[Task brief] Where the word "white" occurs in a line of the listing, please copy the line.

[Material shown]

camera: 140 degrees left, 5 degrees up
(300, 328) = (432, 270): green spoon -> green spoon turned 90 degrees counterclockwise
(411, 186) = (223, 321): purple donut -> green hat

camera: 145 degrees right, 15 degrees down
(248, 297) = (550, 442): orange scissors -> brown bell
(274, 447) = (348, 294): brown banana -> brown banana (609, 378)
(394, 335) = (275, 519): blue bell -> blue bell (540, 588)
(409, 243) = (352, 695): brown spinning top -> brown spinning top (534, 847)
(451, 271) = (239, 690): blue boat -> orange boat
==
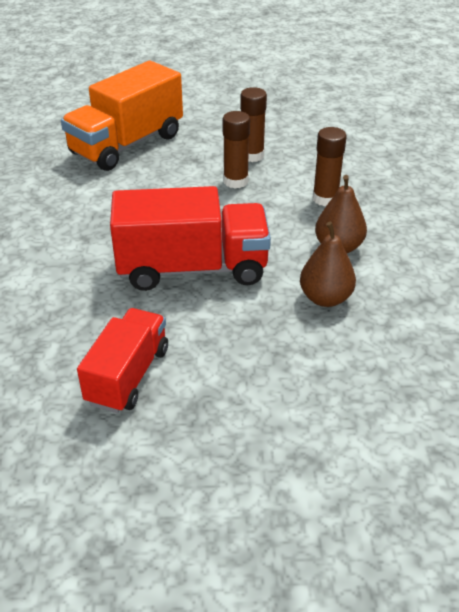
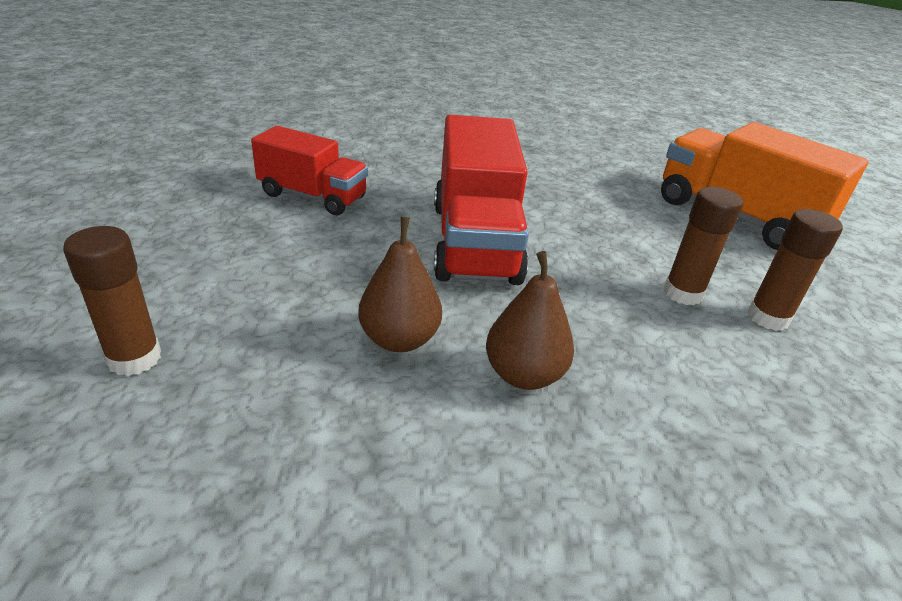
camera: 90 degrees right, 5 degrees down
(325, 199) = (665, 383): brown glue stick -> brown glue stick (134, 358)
--
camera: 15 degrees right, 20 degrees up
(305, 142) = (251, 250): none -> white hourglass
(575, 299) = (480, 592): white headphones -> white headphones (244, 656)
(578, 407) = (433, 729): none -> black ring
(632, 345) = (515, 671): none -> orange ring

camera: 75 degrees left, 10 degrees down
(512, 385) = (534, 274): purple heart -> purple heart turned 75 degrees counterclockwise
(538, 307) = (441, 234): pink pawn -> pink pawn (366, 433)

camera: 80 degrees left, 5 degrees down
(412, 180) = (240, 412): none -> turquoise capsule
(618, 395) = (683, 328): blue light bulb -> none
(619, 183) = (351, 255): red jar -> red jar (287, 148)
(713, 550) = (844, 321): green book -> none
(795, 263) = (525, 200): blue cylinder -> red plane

[Response to the exercise]
(305, 142) = (251, 250): none -> white hourglass
(575, 299) = (480, 592): white headphones -> white headphones (244, 656)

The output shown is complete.